= Beginning of Section =
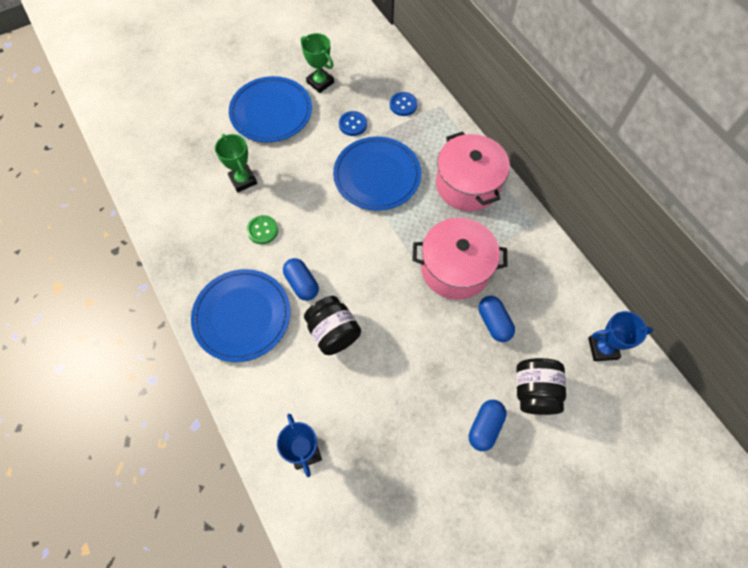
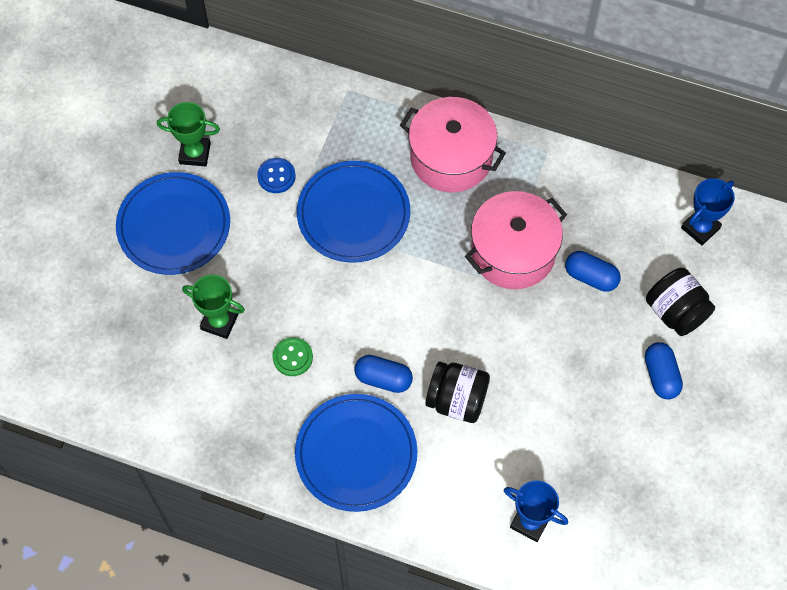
camera: 40 degrees left, 0 degrees up
(403, 105) = (309, 116): blue button -> none

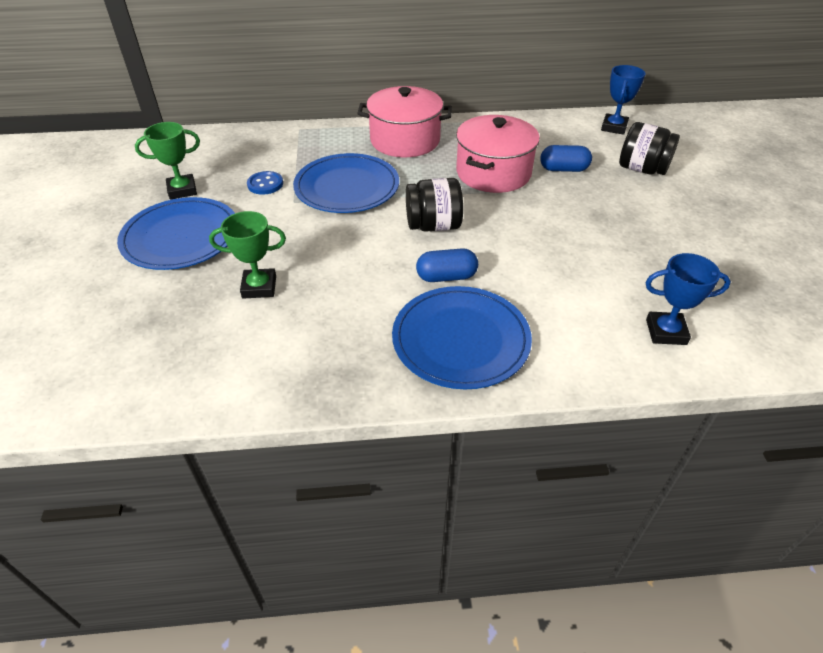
camera: 25 degrees left, 20 degrees down
(292, 357) = (349, 289): green button -> none
(457, 400) = (524, 270): black jar -> black jar (433, 226)
(661, 376) = (669, 204): blue capsule -> none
= End of Section =
## [Task statement]
The records are to be duplicated in full and exactly, with images left out.

## [Your response]
camera: 40 degrees left, 0 degrees up
(403, 105) = (309, 116): blue button -> none

camera: 25 degrees left, 20 degrees down
(292, 357) = (349, 289): green button -> none
(457, 400) = (524, 270): black jar -> black jar (433, 226)
(661, 376) = (669, 204): blue capsule -> none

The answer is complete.